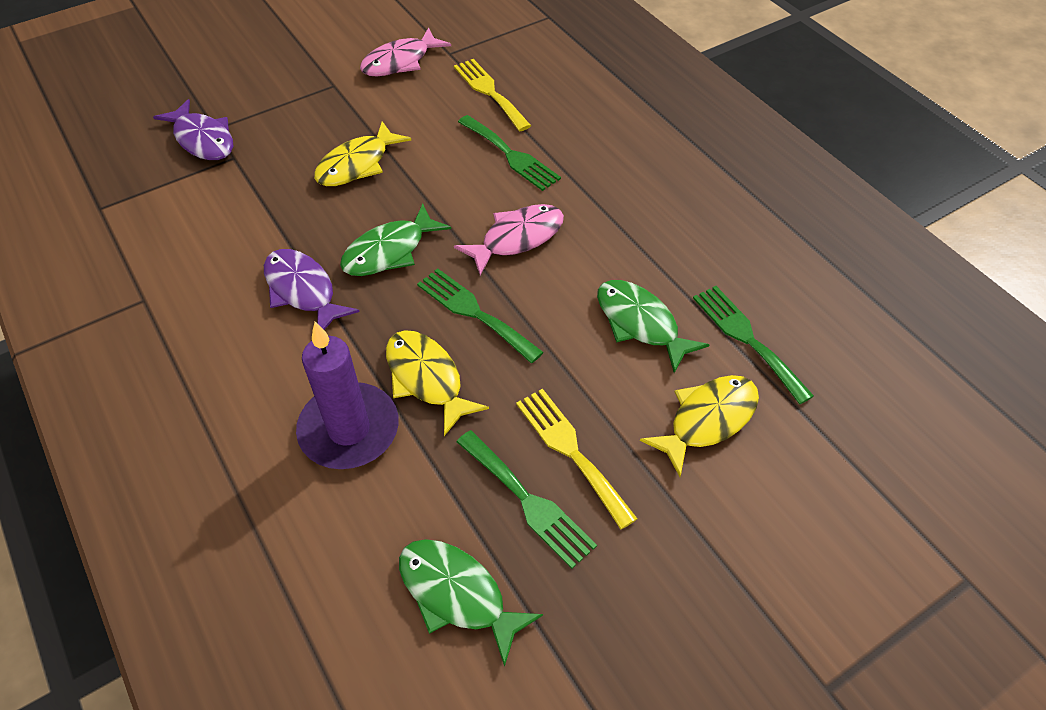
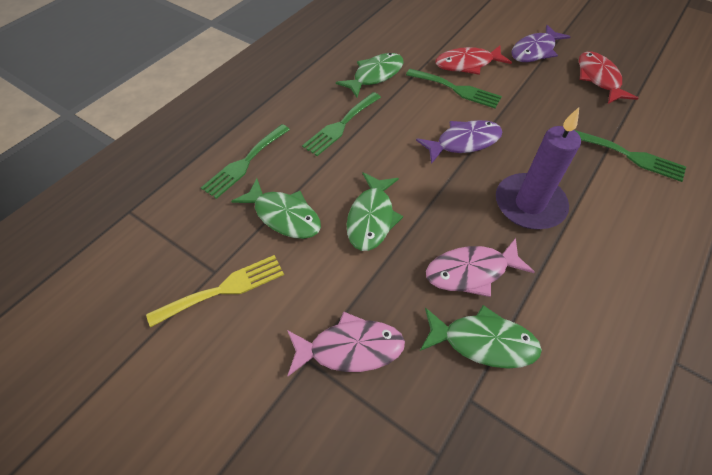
green fish: 3 -> 4
red fish: 0 -> 2
yellow fish: 3 -> 0
yellow fork: 2 -> 1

================

## PROBLEM
All of the material must be given again exactly, though no picture may appear in the copy.

## RESPONSE TO THIS TASK
green fish: 3 -> 4
red fish: 0 -> 2
yellow fish: 3 -> 0
yellow fork: 2 -> 1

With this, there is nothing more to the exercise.